**DIRECTIONS FOR THIS TASK:** In the entries below, find the line with "(573, 357) = (78, 244): blue" and print exactly every line from there up to and including the line with "(327, 235) = (164, 204): brown", with no other lines.

**DATA SECTION:**
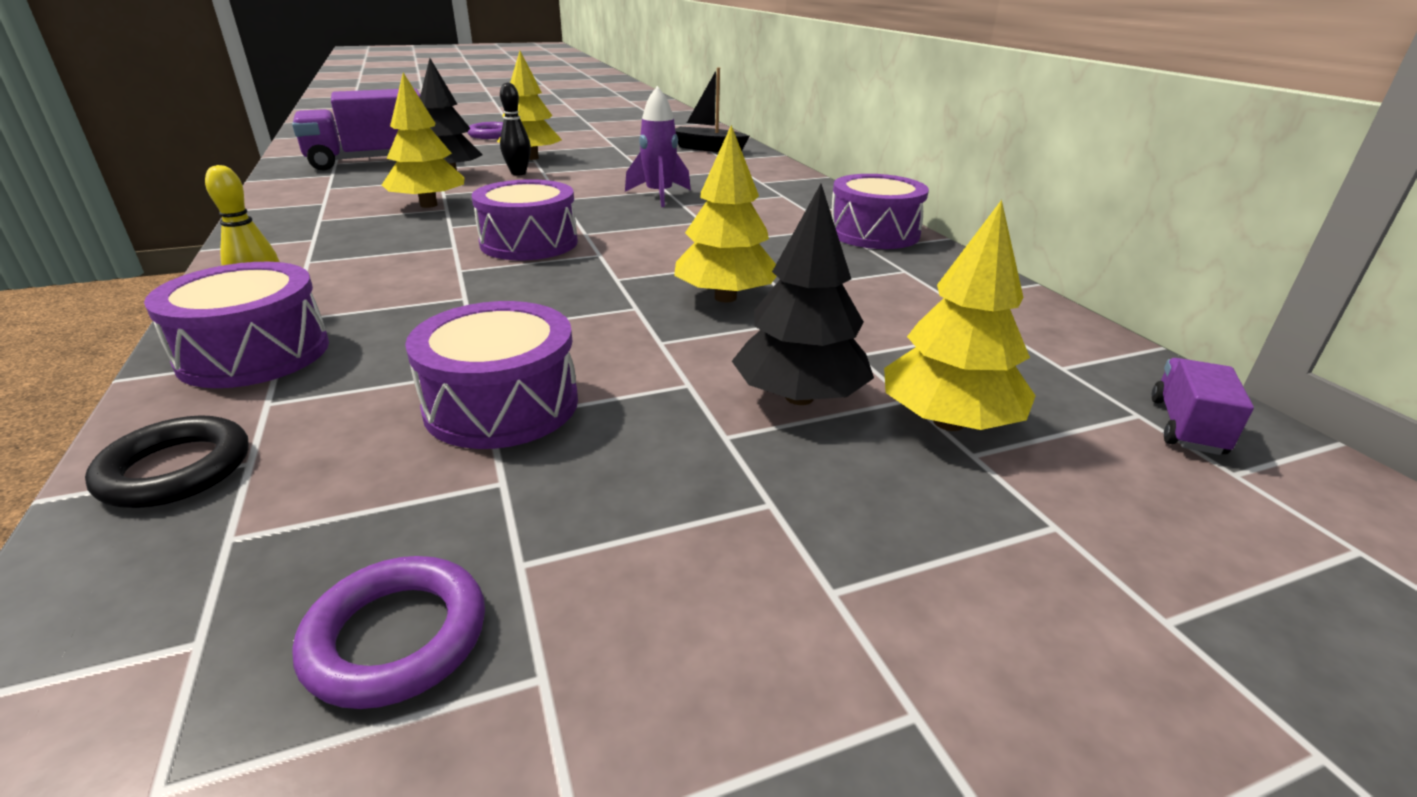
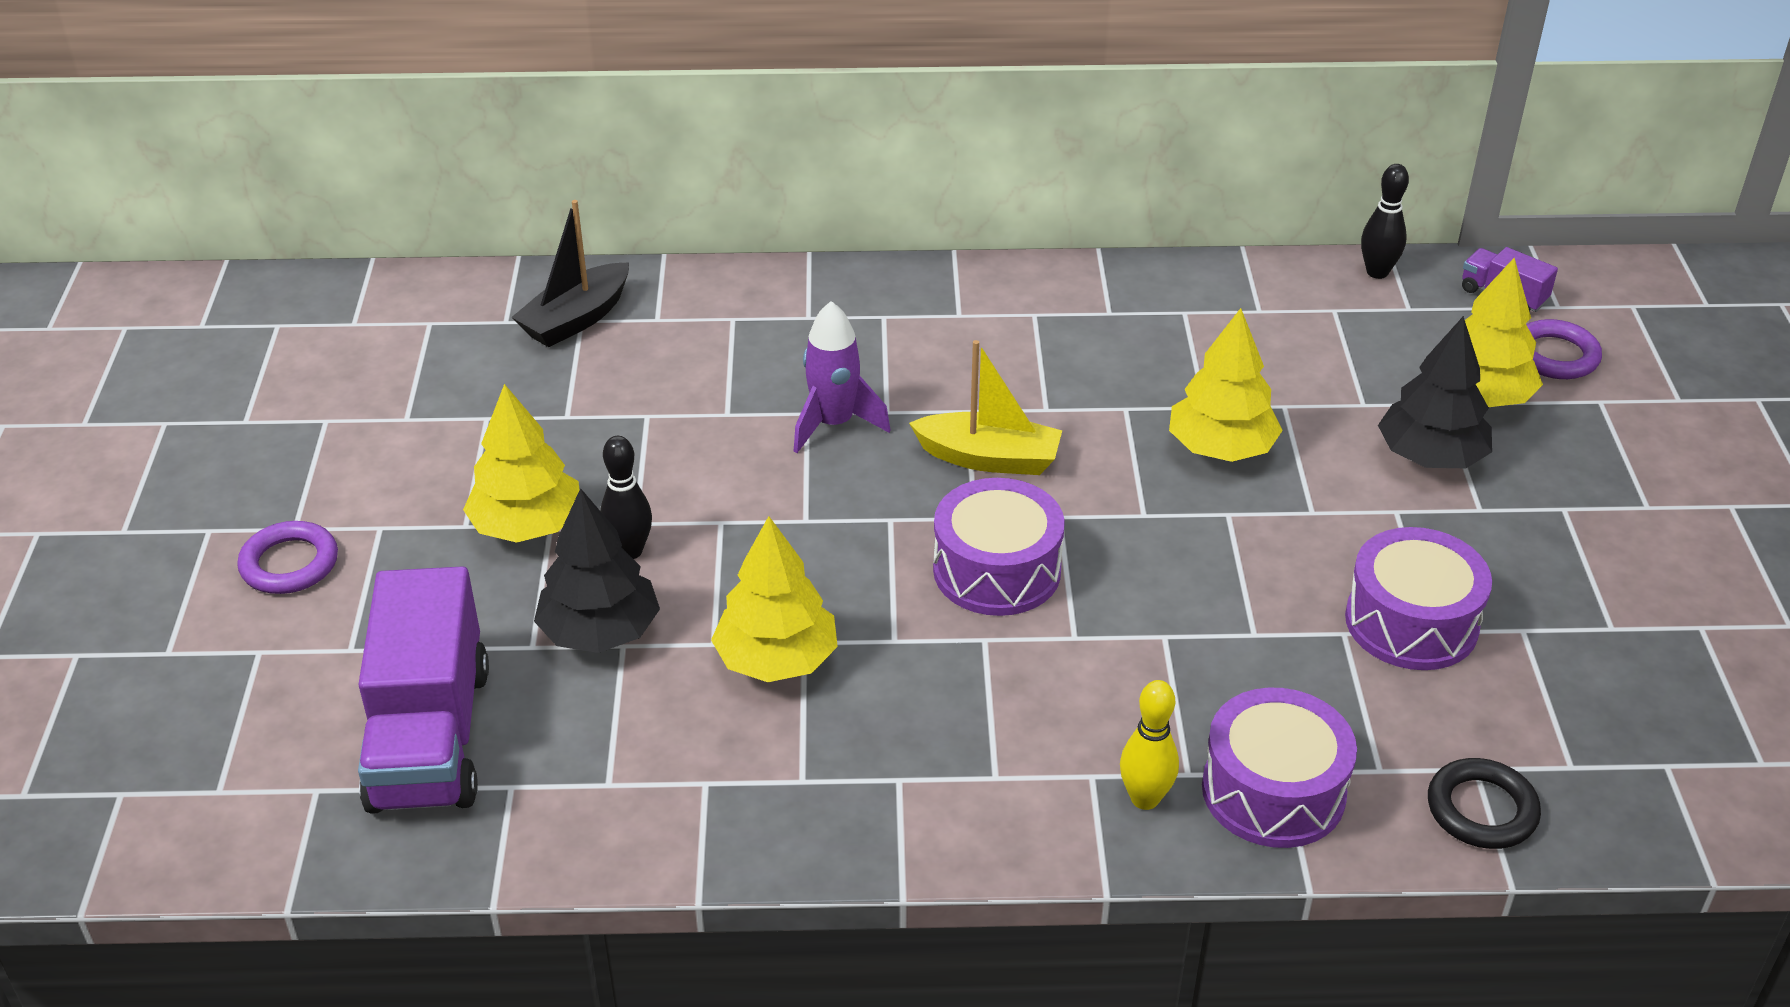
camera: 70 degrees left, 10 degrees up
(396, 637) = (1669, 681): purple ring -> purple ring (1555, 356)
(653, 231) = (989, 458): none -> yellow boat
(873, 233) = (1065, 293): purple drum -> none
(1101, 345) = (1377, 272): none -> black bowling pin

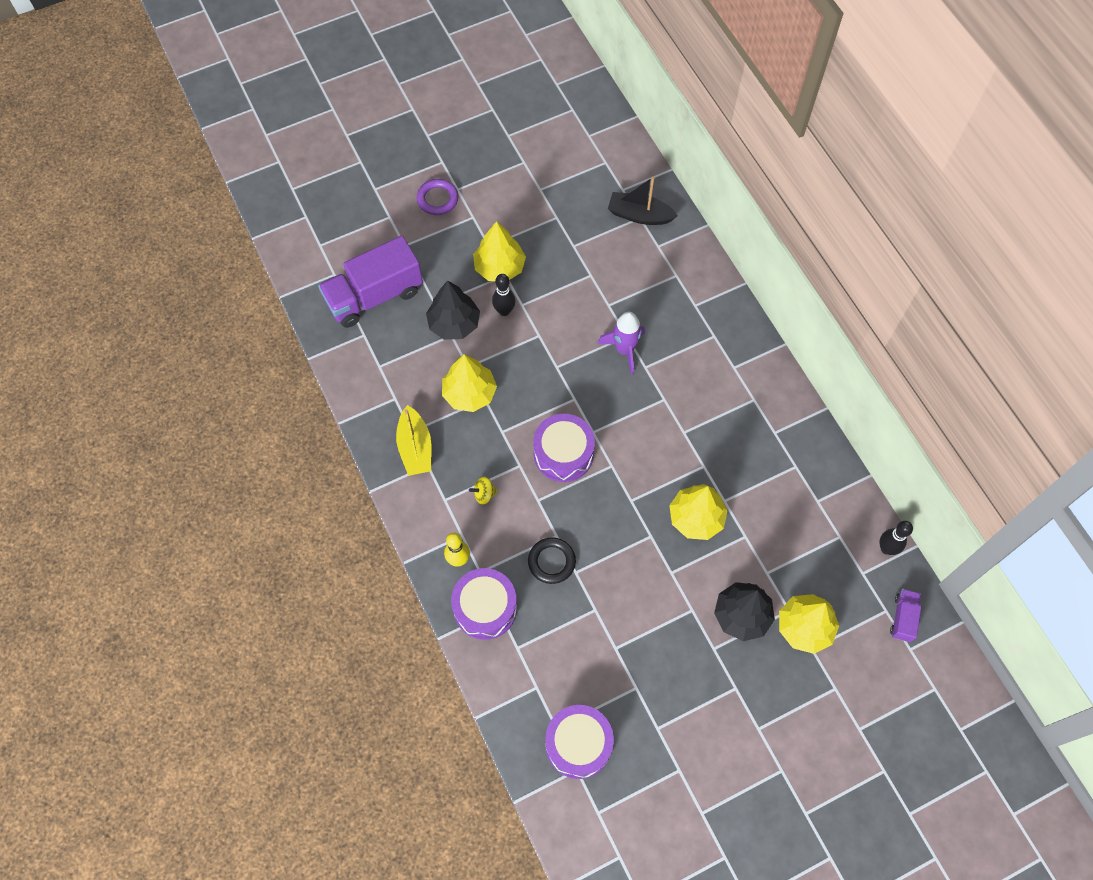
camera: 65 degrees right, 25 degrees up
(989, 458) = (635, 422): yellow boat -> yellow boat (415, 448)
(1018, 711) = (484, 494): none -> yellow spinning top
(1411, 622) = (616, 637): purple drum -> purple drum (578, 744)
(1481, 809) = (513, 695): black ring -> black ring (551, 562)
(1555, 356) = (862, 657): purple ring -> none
--
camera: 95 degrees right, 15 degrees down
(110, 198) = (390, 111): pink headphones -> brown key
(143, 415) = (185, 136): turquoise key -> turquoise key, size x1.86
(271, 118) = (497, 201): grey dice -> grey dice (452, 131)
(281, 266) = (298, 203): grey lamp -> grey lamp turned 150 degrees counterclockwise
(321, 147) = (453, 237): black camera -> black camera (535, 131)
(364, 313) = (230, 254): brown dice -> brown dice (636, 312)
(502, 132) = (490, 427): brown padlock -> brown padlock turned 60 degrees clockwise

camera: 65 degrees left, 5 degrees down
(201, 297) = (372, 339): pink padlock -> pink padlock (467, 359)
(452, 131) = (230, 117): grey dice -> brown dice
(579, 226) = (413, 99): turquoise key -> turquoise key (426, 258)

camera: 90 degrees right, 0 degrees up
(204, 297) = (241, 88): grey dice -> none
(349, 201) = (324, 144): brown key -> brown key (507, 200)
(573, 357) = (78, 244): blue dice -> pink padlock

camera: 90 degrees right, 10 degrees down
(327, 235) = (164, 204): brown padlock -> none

**EXERCISE ANSWER:**
(573, 357) = (78, 244): blue dice -> pink padlock

camera: 90 degrees right, 10 degrees down
(327, 235) = (164, 204): brown padlock -> none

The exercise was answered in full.